Start of Task inputs
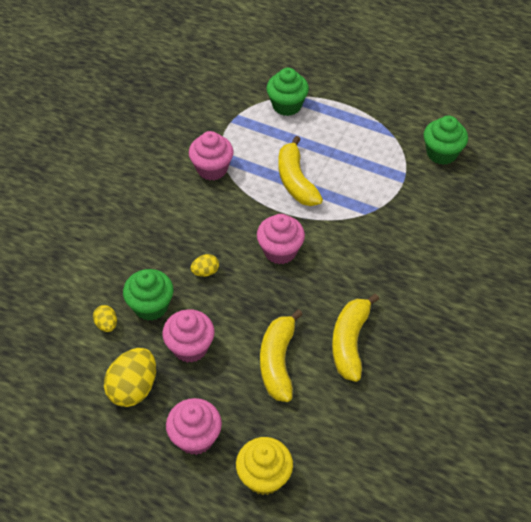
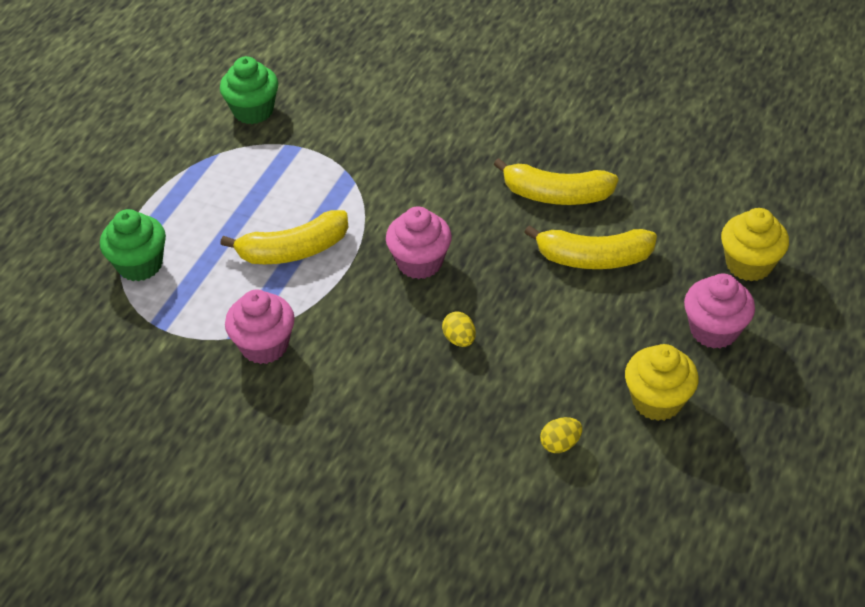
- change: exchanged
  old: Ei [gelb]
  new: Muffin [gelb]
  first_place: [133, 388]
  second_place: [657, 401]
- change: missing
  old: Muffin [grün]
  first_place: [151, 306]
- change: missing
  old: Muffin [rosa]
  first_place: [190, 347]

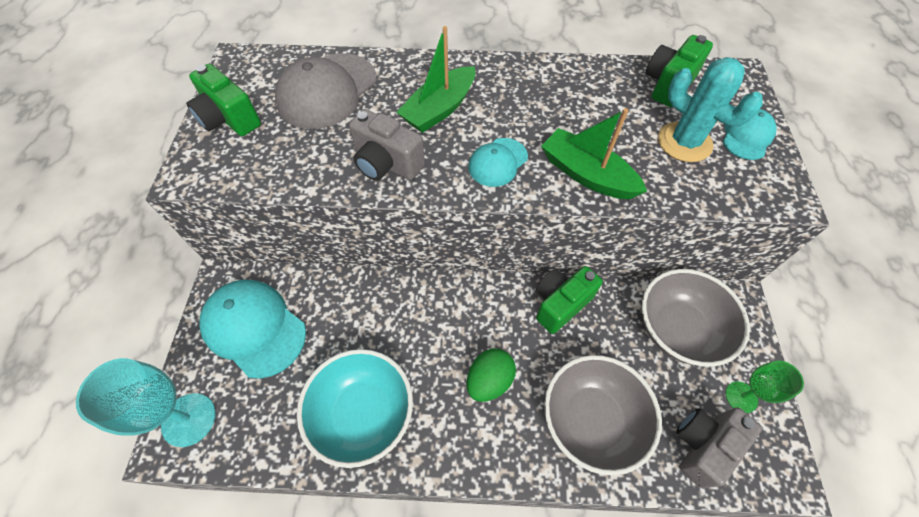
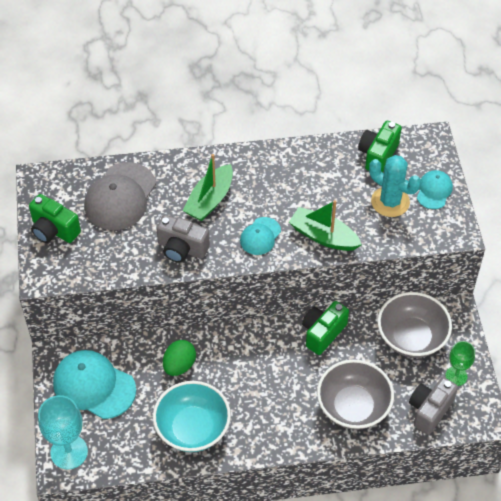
- change: relocated
  old: Ei [grün]
  first_place: [489, 380]
  second_place: [179, 365]

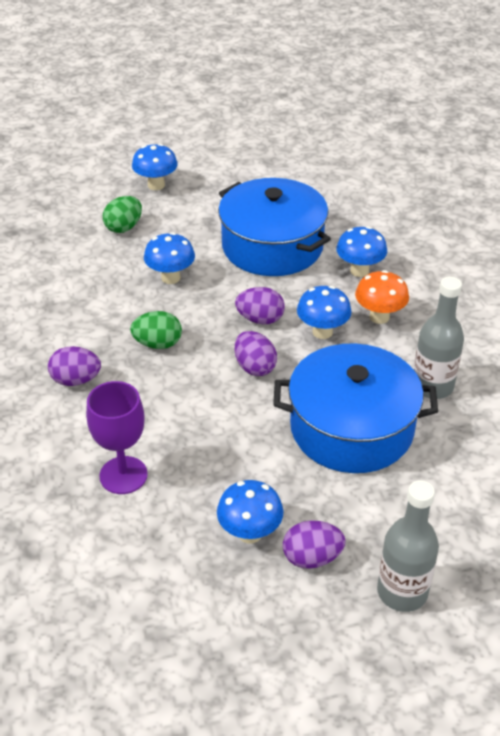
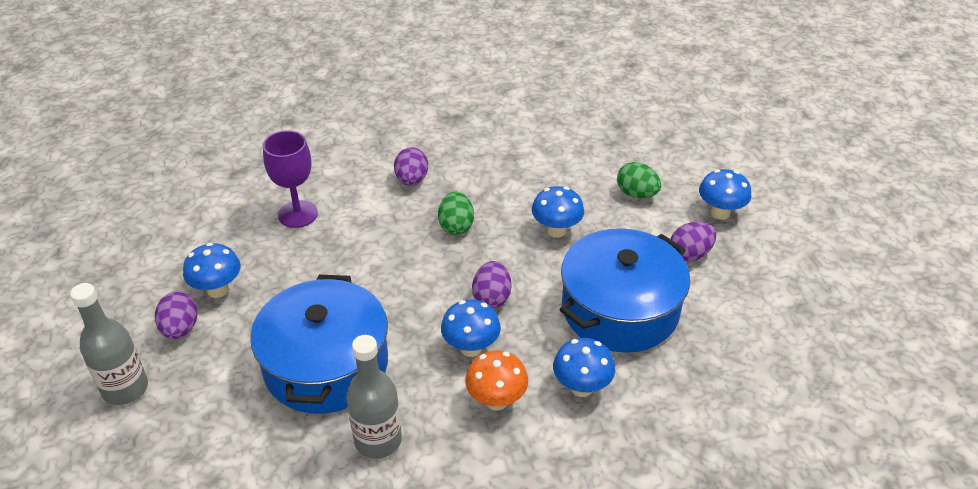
- change: relocated
  old: Ei [lila]
  first_place: [254, 367]
  second_place: [690, 254]

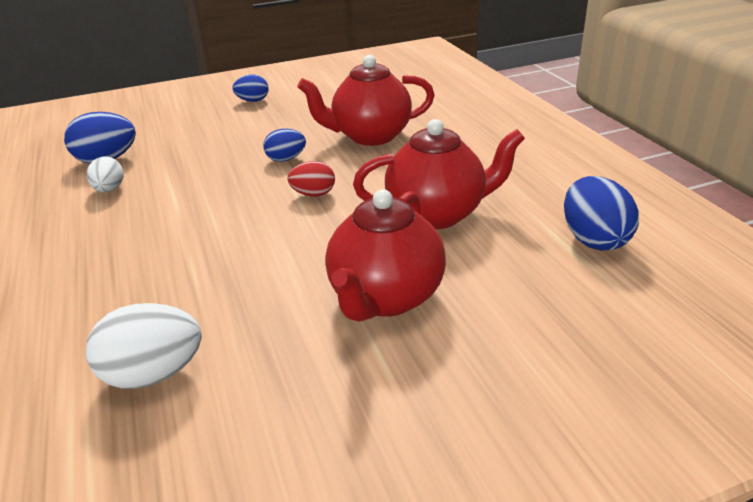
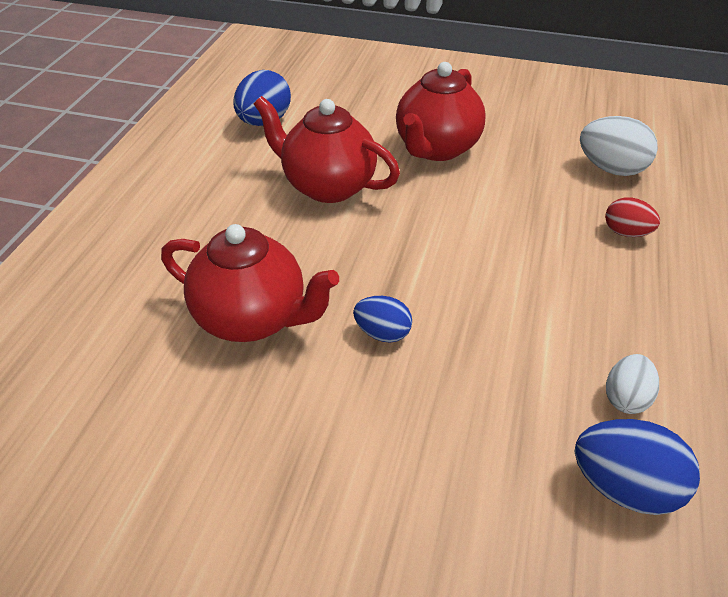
- change: spun
  old: Teekanne [rot]
  first_place: [385, 297]
  second_place: [436, 148]
  degrees: 150
- change: relocated
  old: Ei [rot]
  first_place: [313, 194]
  second_place: [626, 233]
- change: missing
  old: Ei [blau]
  first_place: [253, 101]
End of Task inputs
▸ **Work task**
Here the job is to copy the listing above word for word, starting at the line with "old: Ei [gelb]" and ending at the line with "first_place: [254, 367]", and to leave out the pictures.

▸ **Result of the task**
  old: Ei [gelb]
  new: Muffin [gelb]
  first_place: [133, 388]
  second_place: [657, 401]
- change: missing
  old: Muffin [grün]
  first_place: [151, 306]
- change: missing
  old: Muffin [rosa]
  first_place: [190, 347]

- change: relocated
  old: Ei [grün]
  first_place: [489, 380]
  second_place: [179, 365]

- change: relocated
  old: Ei [lila]
  first_place: [254, 367]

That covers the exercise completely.